MATERIAL SUPPLIED>
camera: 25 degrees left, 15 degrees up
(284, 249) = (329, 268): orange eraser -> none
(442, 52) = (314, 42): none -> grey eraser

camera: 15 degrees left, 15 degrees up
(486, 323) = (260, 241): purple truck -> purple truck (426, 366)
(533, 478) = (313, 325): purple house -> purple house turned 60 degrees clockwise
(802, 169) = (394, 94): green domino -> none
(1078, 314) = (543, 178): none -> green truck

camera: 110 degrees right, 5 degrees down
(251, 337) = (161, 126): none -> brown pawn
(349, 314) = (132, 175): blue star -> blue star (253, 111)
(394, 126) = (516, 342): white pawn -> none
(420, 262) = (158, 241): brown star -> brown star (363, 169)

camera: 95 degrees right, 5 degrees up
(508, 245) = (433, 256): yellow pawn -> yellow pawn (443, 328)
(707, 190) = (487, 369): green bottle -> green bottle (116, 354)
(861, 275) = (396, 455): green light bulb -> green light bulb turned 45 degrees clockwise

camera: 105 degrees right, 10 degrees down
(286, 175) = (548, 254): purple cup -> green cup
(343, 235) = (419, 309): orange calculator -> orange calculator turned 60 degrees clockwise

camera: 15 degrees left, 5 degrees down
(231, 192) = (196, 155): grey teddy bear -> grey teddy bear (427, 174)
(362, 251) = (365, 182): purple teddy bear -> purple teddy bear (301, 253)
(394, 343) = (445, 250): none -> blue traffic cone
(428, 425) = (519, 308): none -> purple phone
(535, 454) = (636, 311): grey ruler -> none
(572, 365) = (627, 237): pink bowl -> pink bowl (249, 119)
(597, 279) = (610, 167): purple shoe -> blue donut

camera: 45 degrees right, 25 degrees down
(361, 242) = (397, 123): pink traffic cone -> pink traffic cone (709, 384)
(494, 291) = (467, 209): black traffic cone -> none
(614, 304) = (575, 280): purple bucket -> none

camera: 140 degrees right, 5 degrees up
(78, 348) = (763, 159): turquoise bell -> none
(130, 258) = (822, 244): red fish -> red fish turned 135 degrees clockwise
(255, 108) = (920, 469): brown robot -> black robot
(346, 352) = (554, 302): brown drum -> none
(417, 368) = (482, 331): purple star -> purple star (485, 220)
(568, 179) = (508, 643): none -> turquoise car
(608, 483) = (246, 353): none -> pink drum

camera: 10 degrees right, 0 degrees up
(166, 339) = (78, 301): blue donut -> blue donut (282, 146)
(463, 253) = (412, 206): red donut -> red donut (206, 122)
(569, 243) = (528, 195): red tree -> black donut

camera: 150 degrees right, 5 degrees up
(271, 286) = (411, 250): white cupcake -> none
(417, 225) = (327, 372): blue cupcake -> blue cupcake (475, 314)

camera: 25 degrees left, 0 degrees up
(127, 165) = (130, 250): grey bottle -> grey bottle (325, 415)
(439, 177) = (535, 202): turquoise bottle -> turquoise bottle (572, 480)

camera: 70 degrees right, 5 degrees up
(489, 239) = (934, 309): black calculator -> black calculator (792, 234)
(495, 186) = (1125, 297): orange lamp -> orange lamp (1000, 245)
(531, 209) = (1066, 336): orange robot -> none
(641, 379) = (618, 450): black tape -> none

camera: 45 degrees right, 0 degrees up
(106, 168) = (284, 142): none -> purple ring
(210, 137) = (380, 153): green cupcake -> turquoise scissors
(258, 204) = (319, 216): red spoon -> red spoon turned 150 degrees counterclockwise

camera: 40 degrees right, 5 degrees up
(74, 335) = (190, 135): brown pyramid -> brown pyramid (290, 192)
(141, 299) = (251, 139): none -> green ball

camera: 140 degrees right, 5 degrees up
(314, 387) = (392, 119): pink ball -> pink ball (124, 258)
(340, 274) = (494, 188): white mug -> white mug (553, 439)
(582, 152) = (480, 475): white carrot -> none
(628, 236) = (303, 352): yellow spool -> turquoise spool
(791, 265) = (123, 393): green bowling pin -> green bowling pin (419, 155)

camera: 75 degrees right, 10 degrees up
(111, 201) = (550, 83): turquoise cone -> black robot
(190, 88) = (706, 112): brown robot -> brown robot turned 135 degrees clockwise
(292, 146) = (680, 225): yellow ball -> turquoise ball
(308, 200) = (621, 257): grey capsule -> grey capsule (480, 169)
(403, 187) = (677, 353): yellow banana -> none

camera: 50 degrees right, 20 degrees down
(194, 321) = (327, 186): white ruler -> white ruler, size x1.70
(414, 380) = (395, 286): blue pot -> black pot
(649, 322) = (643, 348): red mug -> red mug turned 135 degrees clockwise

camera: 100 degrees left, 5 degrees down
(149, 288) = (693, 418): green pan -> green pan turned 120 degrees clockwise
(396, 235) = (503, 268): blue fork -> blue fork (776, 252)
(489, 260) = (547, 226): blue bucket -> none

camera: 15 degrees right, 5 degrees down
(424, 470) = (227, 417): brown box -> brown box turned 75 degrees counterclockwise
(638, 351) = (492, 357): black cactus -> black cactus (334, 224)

ABOUT THIS TASK>
Every entry above needs to be written out again exactly.

RESPONSE TO THIS TASK>
camera: 25 degrees left, 15 degrees up
(284, 249) = (329, 268): orange eraser -> none
(442, 52) = (314, 42): none -> grey eraser

camera: 15 degrees left, 15 degrees up
(486, 323) = (260, 241): purple truck -> purple truck (426, 366)
(533, 478) = (313, 325): purple house -> purple house turned 60 degrees clockwise
(802, 169) = (394, 94): green domino -> none
(1078, 314) = (543, 178): none -> green truck

camera: 110 degrees right, 5 degrees down
(251, 337) = (161, 126): none -> brown pawn
(349, 314) = (132, 175): blue star -> blue star (253, 111)
(394, 126) = (516, 342): white pawn -> none
(420, 262) = (158, 241): brown star -> brown star (363, 169)

camera: 95 degrees right, 5 degrees up
(508, 245) = (433, 256): yellow pawn -> yellow pawn (443, 328)
(707, 190) = (487, 369): green bottle -> green bottle (116, 354)
(861, 275) = (396, 455): green light bulb -> green light bulb turned 45 degrees clockwise

camera: 105 degrees right, 10 degrees down
(286, 175) = (548, 254): purple cup -> green cup
(343, 235) = (419, 309): orange calculator -> orange calculator turned 60 degrees clockwise

camera: 15 degrees left, 5 degrees down
(231, 192) = (196, 155): grey teddy bear -> grey teddy bear (427, 174)
(362, 251) = (365, 182): purple teddy bear -> purple teddy bear (301, 253)
(394, 343) = (445, 250): none -> blue traffic cone
(428, 425) = (519, 308): none -> purple phone
(535, 454) = (636, 311): grey ruler -> none
(572, 365) = (627, 237): pink bowl -> pink bowl (249, 119)
(597, 279) = (610, 167): purple shoe -> blue donut

camera: 45 degrees right, 25 degrees down
(361, 242) = (397, 123): pink traffic cone -> pink traffic cone (709, 384)
(494, 291) = (467, 209): black traffic cone -> none
(614, 304) = (575, 280): purple bucket -> none

camera: 140 degrees right, 5 degrees up
(78, 348) = (763, 159): turquoise bell -> none
(130, 258) = (822, 244): red fish -> red fish turned 135 degrees clockwise
(255, 108) = (920, 469): brown robot -> black robot
(346, 352) = (554, 302): brown drum -> none
(417, 368) = (482, 331): purple star -> purple star (485, 220)
(568, 179) = (508, 643): none -> turquoise car
(608, 483) = (246, 353): none -> pink drum

camera: 10 degrees right, 0 degrees up
(166, 339) = (78, 301): blue donut -> blue donut (282, 146)
(463, 253) = (412, 206): red donut -> red donut (206, 122)
(569, 243) = (528, 195): red tree -> black donut

camera: 150 degrees right, 5 degrees up
(271, 286) = (411, 250): white cupcake -> none
(417, 225) = (327, 372): blue cupcake -> blue cupcake (475, 314)

camera: 25 degrees left, 0 degrees up
(127, 165) = (130, 250): grey bottle -> grey bottle (325, 415)
(439, 177) = (535, 202): turquoise bottle -> turquoise bottle (572, 480)

camera: 70 degrees right, 5 degrees up
(489, 239) = (934, 309): black calculator -> black calculator (792, 234)
(495, 186) = (1125, 297): orange lamp -> orange lamp (1000, 245)
(531, 209) = (1066, 336): orange robot -> none
(641, 379) = (618, 450): black tape -> none

camera: 45 degrees right, 0 degrees up
(106, 168) = (284, 142): none -> purple ring
(210, 137) = (380, 153): green cupcake -> turquoise scissors
(258, 204) = (319, 216): red spoon -> red spoon turned 150 degrees counterclockwise

camera: 40 degrees right, 5 degrees up
(74, 335) = (190, 135): brown pyramid -> brown pyramid (290, 192)
(141, 299) = (251, 139): none -> green ball

camera: 140 degrees right, 5 degrees up
(314, 387) = (392, 119): pink ball -> pink ball (124, 258)
(340, 274) = (494, 188): white mug -> white mug (553, 439)
(582, 152) = (480, 475): white carrot -> none
(628, 236) = (303, 352): yellow spool -> turquoise spool
(791, 265) = (123, 393): green bowling pin -> green bowling pin (419, 155)

camera: 75 degrees right, 10 degrees up
(111, 201) = (550, 83): turquoise cone -> black robot
(190, 88) = (706, 112): brown robot -> brown robot turned 135 degrees clockwise
(292, 146) = (680, 225): yellow ball -> turquoise ball
(308, 200) = (621, 257): grey capsule -> grey capsule (480, 169)
(403, 187) = (677, 353): yellow banana -> none

camera: 50 degrees right, 20 degrees down
(194, 321) = (327, 186): white ruler -> white ruler, size x1.70
(414, 380) = (395, 286): blue pot -> black pot
(649, 322) = (643, 348): red mug -> red mug turned 135 degrees clockwise

camera: 100 degrees left, 5 degrees down
(149, 288) = (693, 418): green pan -> green pan turned 120 degrees clockwise
(396, 235) = (503, 268): blue fork -> blue fork (776, 252)
(489, 260) = (547, 226): blue bucket -> none

camera: 15 degrees right, 5 degrees down
(424, 470) = (227, 417): brown box -> brown box turned 75 degrees counterclockwise
(638, 351) = (492, 357): black cactus -> black cactus (334, 224)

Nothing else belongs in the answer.